--- Source data Enclosed Below ---

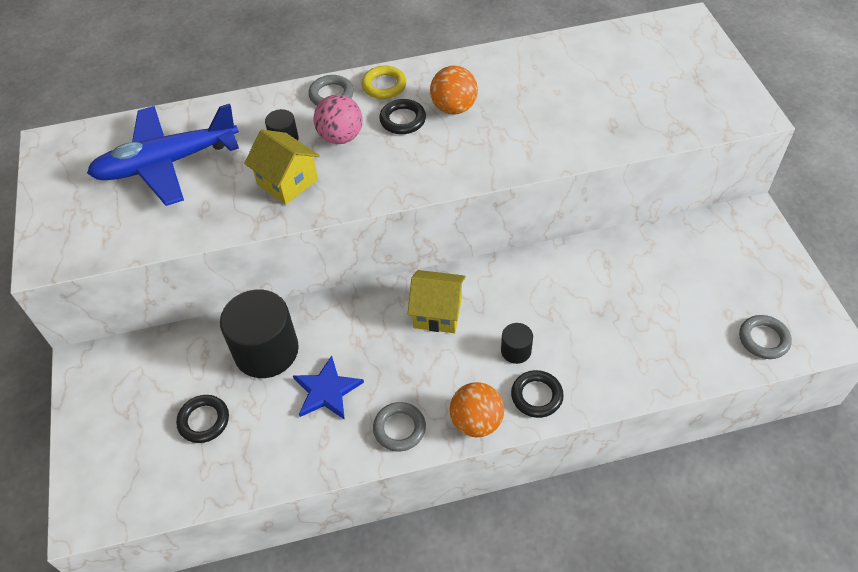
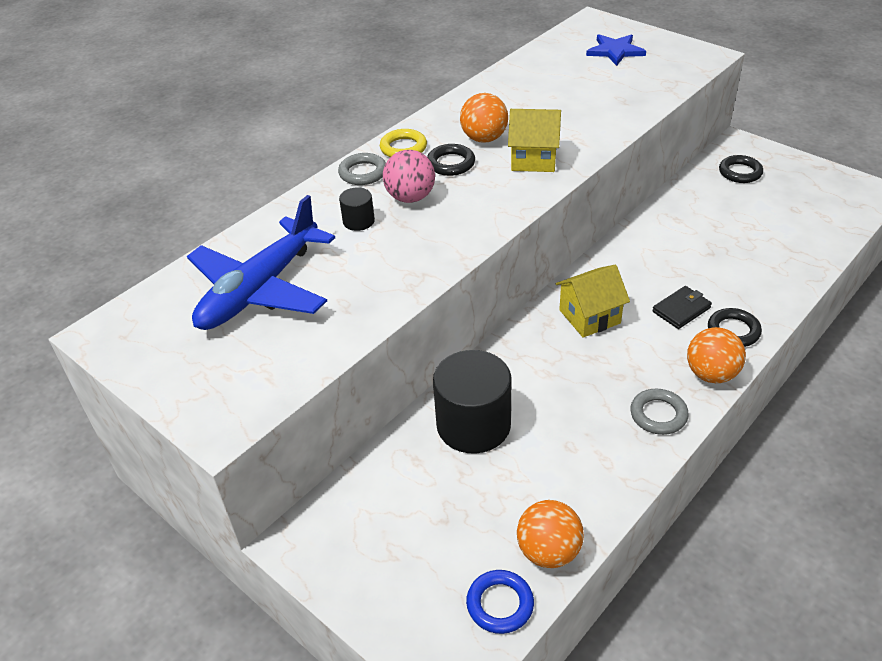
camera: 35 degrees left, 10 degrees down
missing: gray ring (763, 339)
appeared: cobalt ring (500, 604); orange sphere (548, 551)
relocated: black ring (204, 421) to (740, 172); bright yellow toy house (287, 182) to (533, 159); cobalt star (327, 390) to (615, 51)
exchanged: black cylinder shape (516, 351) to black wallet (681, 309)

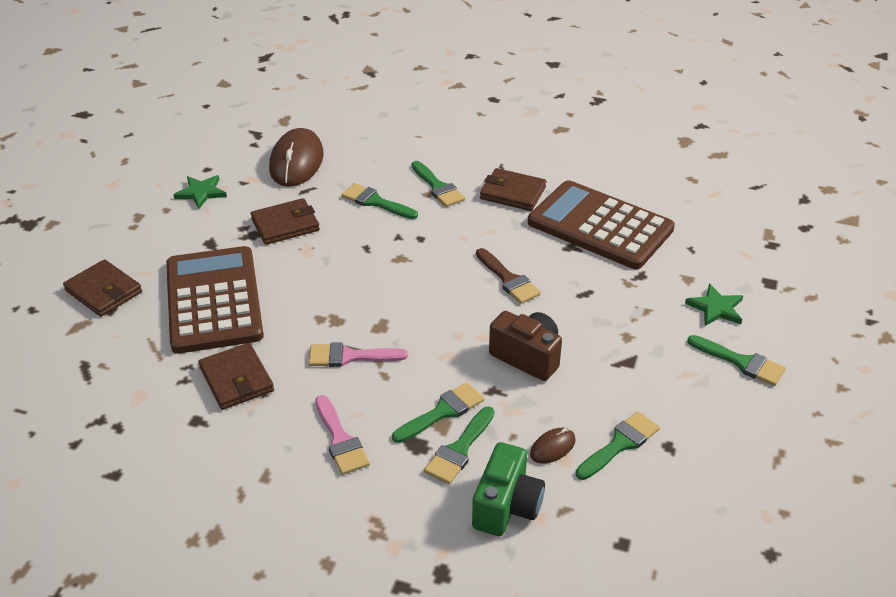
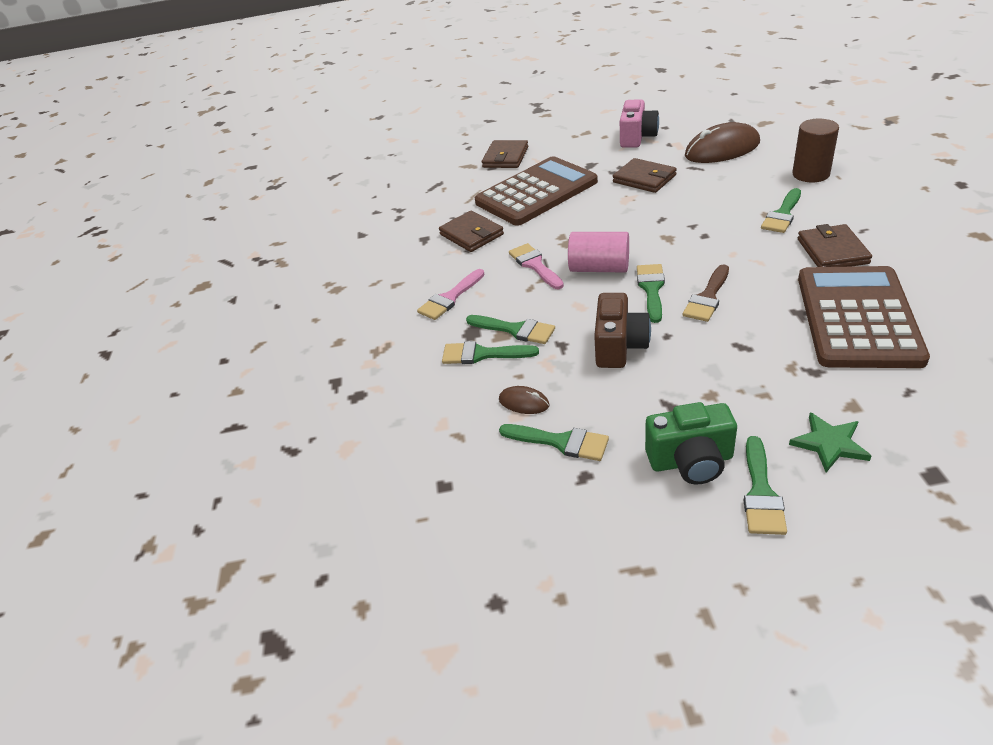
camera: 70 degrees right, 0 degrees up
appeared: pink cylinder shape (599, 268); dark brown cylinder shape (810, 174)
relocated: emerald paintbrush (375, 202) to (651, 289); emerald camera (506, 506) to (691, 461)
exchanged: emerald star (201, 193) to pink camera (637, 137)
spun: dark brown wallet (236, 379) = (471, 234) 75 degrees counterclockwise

--- End of Enclosed Source data ---

### The task
Search the data above for the string "star" and return every line that has it.

### Solution to the exercise
relocated: black ring (204, 421) to (740, 172); bright yellow toy house (287, 182) to (533, 159); cobalt star (327, 390) to (615, 51)
exchanged: emerald star (201, 193) to pink camera (637, 137)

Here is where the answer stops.